[What to do]:
Pick out every line in the data below that contains the string "italic", and copy each of those lines in full.

(Saved data entries)
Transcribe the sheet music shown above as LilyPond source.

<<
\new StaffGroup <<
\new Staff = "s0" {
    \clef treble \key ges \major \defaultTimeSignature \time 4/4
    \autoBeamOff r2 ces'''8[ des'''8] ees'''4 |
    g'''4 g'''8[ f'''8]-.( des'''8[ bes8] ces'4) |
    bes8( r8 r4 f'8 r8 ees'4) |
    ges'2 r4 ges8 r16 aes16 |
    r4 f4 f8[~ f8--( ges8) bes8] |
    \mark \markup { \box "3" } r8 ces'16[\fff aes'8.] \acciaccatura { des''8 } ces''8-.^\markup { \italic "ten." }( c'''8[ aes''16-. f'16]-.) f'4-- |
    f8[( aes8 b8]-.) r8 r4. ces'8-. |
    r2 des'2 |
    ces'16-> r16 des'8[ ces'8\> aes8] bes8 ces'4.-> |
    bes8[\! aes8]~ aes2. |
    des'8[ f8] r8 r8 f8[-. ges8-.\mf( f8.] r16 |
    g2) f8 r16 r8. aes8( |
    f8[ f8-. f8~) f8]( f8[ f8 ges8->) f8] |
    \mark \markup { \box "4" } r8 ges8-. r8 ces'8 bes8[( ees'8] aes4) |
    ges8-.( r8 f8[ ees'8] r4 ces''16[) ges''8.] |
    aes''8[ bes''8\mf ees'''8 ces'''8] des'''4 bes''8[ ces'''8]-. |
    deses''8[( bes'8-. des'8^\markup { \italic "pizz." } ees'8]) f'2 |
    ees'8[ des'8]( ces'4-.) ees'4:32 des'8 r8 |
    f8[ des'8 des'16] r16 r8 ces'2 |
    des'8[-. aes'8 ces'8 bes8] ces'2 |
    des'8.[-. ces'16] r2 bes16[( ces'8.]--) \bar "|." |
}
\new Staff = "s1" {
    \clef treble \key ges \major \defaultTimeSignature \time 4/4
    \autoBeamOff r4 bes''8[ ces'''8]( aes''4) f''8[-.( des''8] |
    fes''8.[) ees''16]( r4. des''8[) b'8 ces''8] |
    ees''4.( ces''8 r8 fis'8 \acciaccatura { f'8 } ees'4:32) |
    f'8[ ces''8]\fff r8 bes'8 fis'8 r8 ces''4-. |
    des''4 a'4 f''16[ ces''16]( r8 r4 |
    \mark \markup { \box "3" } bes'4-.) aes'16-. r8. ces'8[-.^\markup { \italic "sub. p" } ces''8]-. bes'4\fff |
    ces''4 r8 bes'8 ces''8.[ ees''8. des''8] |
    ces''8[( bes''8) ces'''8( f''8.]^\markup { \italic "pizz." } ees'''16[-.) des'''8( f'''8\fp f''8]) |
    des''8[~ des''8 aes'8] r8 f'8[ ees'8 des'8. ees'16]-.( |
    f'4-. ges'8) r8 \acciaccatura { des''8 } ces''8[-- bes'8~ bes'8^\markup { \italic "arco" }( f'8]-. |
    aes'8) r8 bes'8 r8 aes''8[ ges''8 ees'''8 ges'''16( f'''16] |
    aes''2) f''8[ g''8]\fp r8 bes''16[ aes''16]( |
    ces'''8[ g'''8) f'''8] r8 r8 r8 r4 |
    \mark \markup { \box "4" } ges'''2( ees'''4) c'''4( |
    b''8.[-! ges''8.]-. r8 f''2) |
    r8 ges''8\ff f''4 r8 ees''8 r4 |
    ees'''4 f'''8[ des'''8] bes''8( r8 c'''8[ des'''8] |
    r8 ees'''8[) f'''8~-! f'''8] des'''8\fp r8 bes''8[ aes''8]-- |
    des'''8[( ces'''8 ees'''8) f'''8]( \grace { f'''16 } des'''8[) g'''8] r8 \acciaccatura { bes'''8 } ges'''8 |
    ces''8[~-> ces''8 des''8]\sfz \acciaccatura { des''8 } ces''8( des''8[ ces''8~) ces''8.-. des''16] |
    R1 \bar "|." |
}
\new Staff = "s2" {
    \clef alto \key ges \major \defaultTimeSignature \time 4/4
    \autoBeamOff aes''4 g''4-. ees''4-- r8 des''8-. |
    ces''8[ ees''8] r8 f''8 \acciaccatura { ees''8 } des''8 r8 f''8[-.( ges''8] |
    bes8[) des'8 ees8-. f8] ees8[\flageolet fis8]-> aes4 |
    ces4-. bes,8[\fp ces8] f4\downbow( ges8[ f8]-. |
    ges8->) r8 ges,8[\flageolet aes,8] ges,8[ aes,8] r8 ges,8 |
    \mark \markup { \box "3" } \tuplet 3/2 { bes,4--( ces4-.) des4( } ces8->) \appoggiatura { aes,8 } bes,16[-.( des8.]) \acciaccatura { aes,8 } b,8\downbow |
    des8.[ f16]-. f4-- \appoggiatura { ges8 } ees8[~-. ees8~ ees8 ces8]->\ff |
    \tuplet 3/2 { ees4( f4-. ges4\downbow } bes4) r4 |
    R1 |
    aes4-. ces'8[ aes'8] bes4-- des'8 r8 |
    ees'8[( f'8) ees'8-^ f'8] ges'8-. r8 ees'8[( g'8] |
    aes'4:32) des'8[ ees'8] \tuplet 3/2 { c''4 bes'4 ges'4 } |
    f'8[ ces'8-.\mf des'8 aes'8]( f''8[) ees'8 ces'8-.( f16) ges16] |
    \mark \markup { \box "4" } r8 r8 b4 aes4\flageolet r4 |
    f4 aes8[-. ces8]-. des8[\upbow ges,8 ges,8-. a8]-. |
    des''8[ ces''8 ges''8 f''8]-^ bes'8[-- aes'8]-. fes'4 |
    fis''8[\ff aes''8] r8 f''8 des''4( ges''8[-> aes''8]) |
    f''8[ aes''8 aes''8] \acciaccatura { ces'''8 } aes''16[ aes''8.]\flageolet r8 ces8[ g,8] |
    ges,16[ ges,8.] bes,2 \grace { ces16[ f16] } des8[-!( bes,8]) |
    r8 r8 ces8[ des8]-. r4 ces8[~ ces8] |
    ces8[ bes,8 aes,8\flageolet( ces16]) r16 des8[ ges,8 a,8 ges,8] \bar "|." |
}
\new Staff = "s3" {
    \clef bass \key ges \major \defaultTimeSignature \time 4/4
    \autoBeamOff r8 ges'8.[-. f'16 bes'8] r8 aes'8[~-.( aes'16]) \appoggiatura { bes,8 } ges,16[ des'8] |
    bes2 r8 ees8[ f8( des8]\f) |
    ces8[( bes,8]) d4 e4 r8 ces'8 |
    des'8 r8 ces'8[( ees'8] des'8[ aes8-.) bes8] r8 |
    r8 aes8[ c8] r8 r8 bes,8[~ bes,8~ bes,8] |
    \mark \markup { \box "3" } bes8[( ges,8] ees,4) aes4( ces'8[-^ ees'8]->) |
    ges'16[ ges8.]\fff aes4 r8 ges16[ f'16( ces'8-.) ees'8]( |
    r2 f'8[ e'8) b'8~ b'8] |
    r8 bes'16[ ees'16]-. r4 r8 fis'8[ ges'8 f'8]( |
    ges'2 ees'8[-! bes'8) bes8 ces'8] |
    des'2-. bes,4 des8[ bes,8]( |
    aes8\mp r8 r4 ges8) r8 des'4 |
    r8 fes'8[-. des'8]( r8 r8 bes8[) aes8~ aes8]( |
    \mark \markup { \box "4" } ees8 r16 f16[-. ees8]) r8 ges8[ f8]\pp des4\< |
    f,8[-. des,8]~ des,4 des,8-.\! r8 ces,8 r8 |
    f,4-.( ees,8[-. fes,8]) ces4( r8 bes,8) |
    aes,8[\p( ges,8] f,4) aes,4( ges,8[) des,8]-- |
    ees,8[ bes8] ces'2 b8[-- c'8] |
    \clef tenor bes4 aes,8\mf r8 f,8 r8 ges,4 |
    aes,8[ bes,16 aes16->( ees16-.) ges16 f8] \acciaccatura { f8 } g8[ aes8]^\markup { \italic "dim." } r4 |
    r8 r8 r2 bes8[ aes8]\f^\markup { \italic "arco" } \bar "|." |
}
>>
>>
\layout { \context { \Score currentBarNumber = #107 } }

[Answer below]:
    \mark \markup { \box "3" } r8 ces'16[\fff aes'8.] \acciaccatura { des''8 } ces''8-.^\markup { \italic "ten." }( c'''8[ aes''16-. f'16]-.) f'4-- |
    deses''8[( bes'8-. des'8^\markup { \italic "pizz." } ees'8]) f'2 |
    \mark \markup { \box "3" } bes'4-.) aes'16-. r8. ces'8[-.^\markup { \italic "sub. p" } ces''8]-. bes'4\fff |
    ces''8[( bes''8) ces'''8( f''8.]^\markup { \italic "pizz." } ees'''16[-.) des'''8( f'''8\fp f''8]) |
    f'4-. ges'8) r8 \acciaccatura { des''8 } ces''8[-- bes'8~ bes'8^\markup { \italic "arco" }( f'8]-. |
    aes,8[ bes,16 aes16->( ees16-.) ges16 f8] \acciaccatura { f8 } g8[ aes8]^\markup { \italic "dim." } r4 |
    r8 r8 r2 bes8[ aes8]\f^\markup { \italic "arco" } \bar "|." |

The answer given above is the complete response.